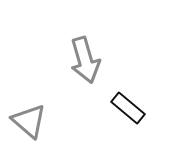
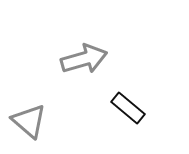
gray arrow: moved 1 px left, 1 px up; rotated 90 degrees counterclockwise
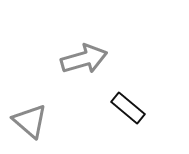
gray triangle: moved 1 px right
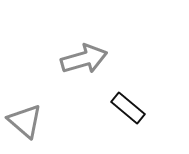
gray triangle: moved 5 px left
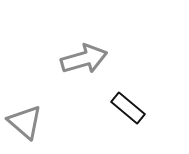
gray triangle: moved 1 px down
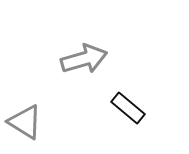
gray triangle: rotated 9 degrees counterclockwise
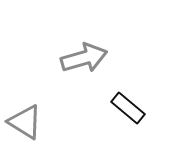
gray arrow: moved 1 px up
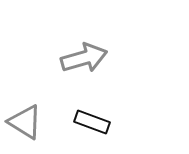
black rectangle: moved 36 px left, 14 px down; rotated 20 degrees counterclockwise
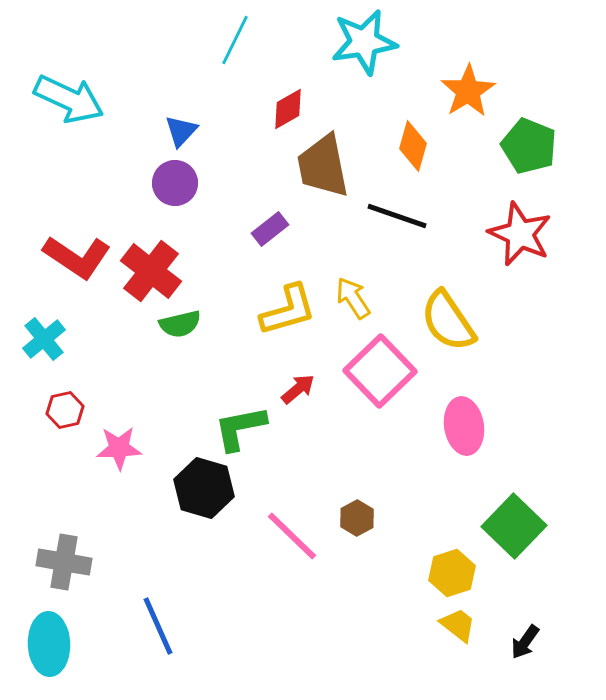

:::::

Can you copy the data word for word, from the line with "gray arrow: moved 1 px up" through the end, leaving out the pictures?

EXERCISE SOLUTION ::
gray arrow: moved 1 px up
black rectangle: moved 36 px left, 14 px down; rotated 20 degrees counterclockwise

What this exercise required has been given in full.